>> start LISTED ENTRIES

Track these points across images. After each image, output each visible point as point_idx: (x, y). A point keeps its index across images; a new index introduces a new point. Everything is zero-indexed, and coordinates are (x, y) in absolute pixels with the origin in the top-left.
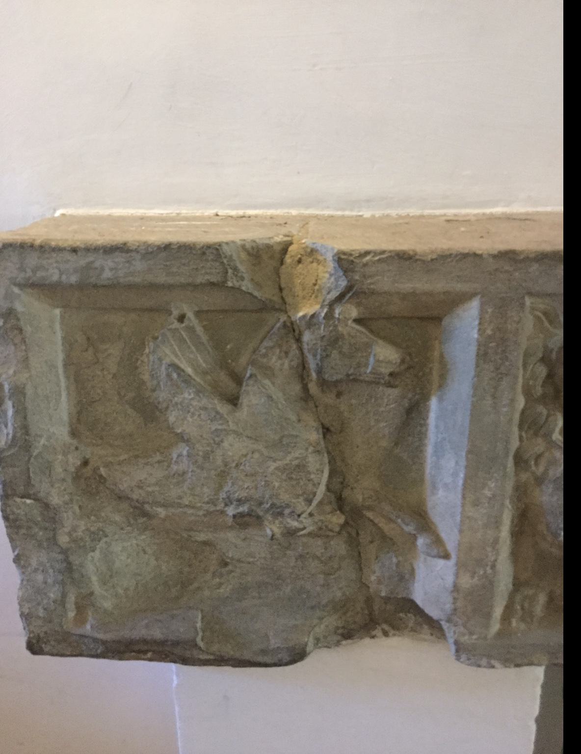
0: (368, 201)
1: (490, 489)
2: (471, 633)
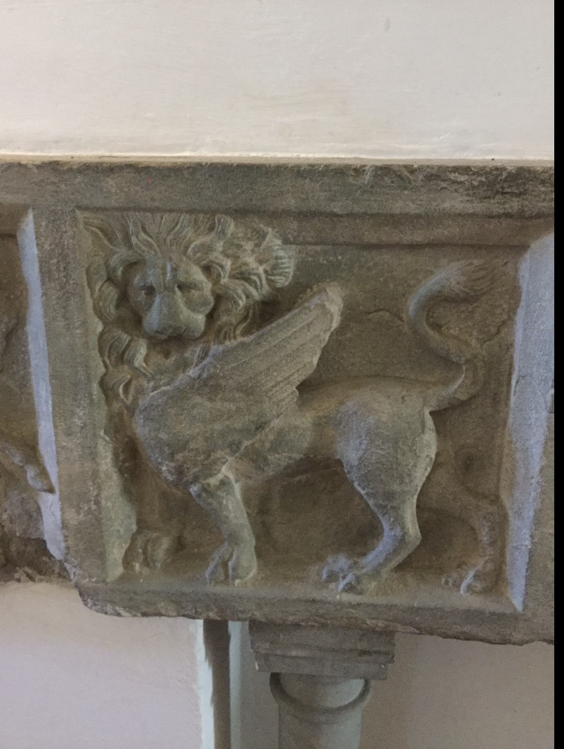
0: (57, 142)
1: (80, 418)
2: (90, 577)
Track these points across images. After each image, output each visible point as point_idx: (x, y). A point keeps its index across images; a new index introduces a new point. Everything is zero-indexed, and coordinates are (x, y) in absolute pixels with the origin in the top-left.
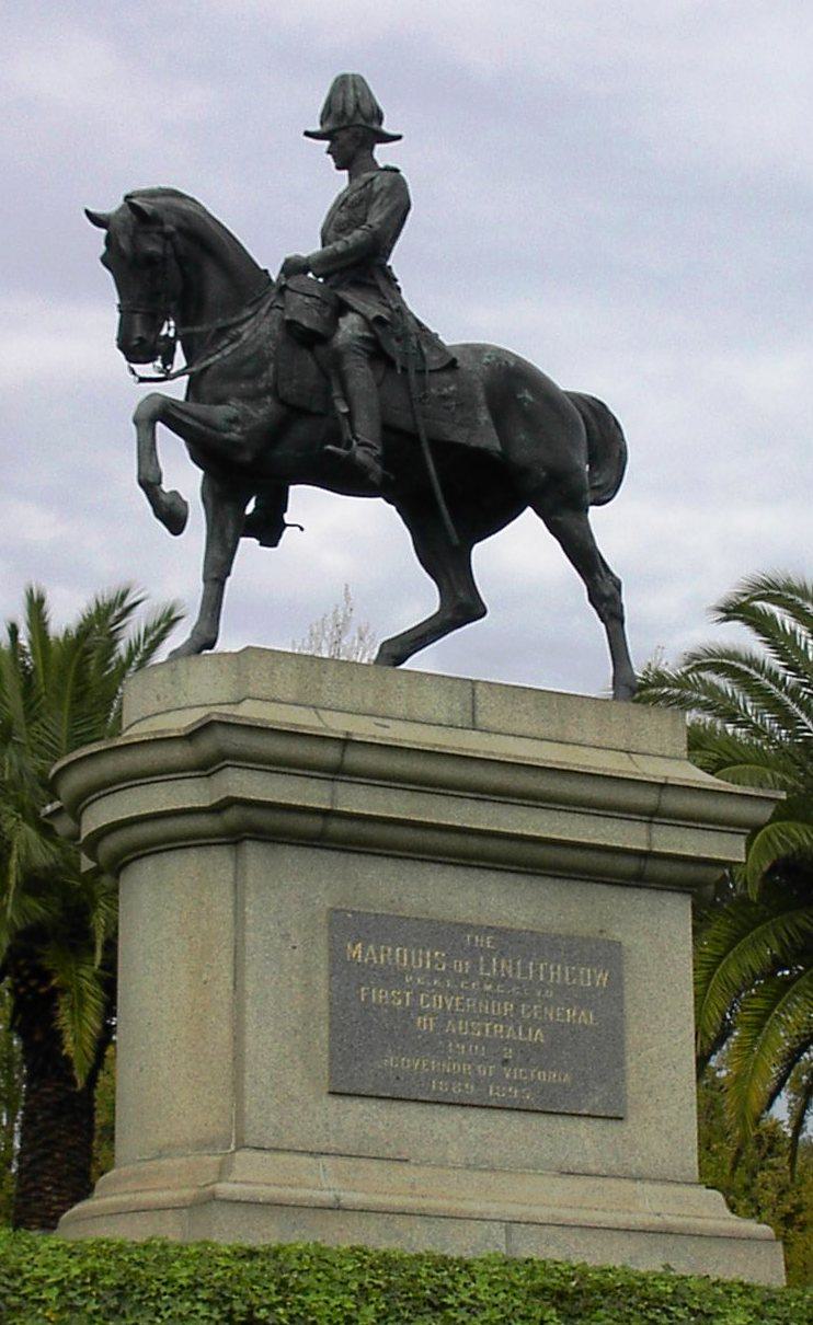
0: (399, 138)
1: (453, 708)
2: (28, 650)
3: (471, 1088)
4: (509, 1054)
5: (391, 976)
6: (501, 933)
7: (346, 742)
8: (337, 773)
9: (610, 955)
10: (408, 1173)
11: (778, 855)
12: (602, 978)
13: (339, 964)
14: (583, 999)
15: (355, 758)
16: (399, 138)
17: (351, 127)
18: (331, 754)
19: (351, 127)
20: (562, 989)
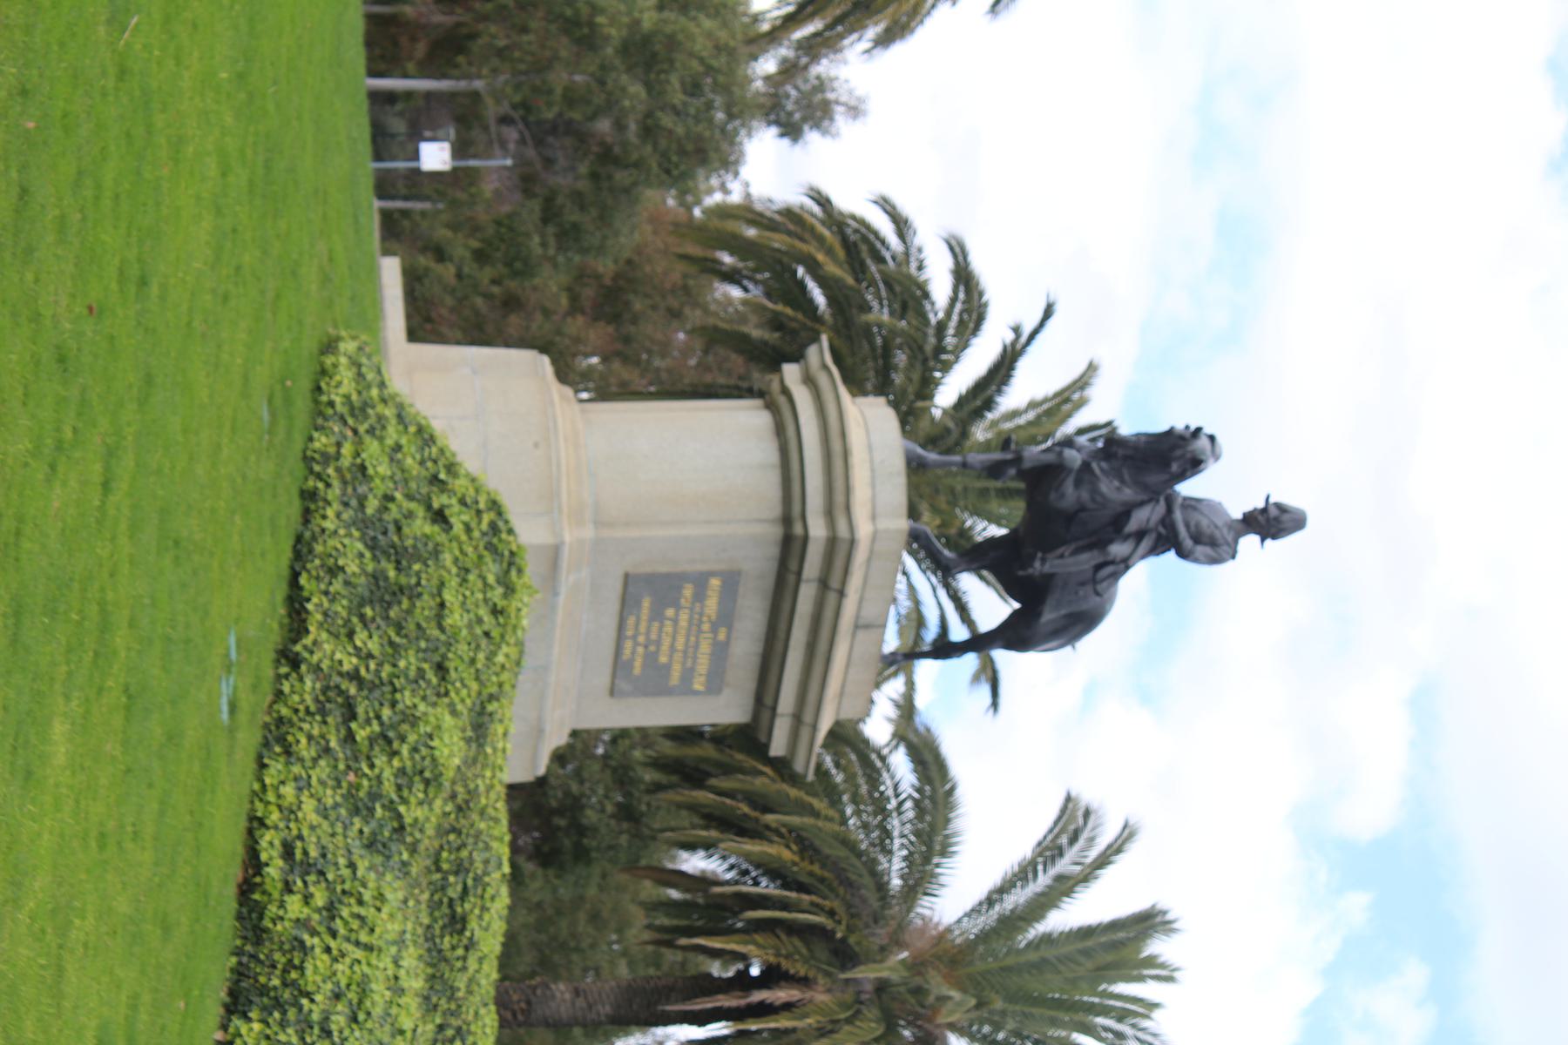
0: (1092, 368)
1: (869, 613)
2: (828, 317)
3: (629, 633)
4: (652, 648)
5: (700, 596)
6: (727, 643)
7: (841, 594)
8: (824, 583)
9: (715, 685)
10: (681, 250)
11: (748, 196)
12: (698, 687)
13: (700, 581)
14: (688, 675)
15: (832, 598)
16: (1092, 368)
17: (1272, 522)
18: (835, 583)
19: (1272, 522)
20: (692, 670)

>> end LISTED ENTRIES

**SET EXERCISE**: Present all of the data above as a numbered list with one line per item and no blank lines. Leave the pictures out.

**SOLUTION TO THE EXERCISE**:
1. Track these points across images. After each image, output each visible point as point_idx: (x, y). A point keeps its index across images; a new index introduces a new point. Everything is zero-indexed, and coordinates are (x, y) in absolute pixels with the origin in the top-left.
2. 0: (368, 201)
3. 1: (490, 489)
4. 2: (471, 633)
5. 0: (57, 142)
6. 1: (80, 418)
7. 2: (90, 577)
8. Track these points across images. After each image, output each visible point as point_idx: (x, y). A point keeps its index across images; a new index introduces a new point. Everything is zero-indexed, and coordinates are (x, y) in absolute pixels with the origin in the top-left.
9. 0: (399, 138)
10. 1: (453, 708)
11. 2: (28, 650)
12. 3: (471, 1088)
13. 4: (509, 1054)
14. 5: (391, 976)
15. 6: (501, 933)
16. 7: (346, 742)
17. 8: (337, 773)
18. 9: (610, 955)
19. 10: (408, 1173)
20. 11: (778, 855)
21. 12: (602, 978)
22. 13: (339, 964)
23. 14: (583, 999)
24. 15: (355, 758)
25. 16: (399, 138)
26. 17: (351, 127)
27. 18: (331, 754)
28. 19: (351, 127)
29. 20: (562, 989)
30. 0: (1092, 368)
31. 1: (869, 613)
32. 2: (828, 317)
33. 3: (629, 633)
34. 4: (652, 648)
35. 5: (700, 596)
36. 6: (727, 643)
37. 7: (841, 594)
38. 8: (824, 583)
39. 9: (715, 685)
40. 10: (681, 250)
41. 11: (748, 196)
42. 12: (698, 687)
43. 13: (700, 581)
44. 14: (688, 675)
45. 15: (832, 598)
46. 16: (1092, 368)
47. 17: (1272, 522)
48. 18: (835, 583)
49. 19: (1272, 522)
50. 20: (692, 670)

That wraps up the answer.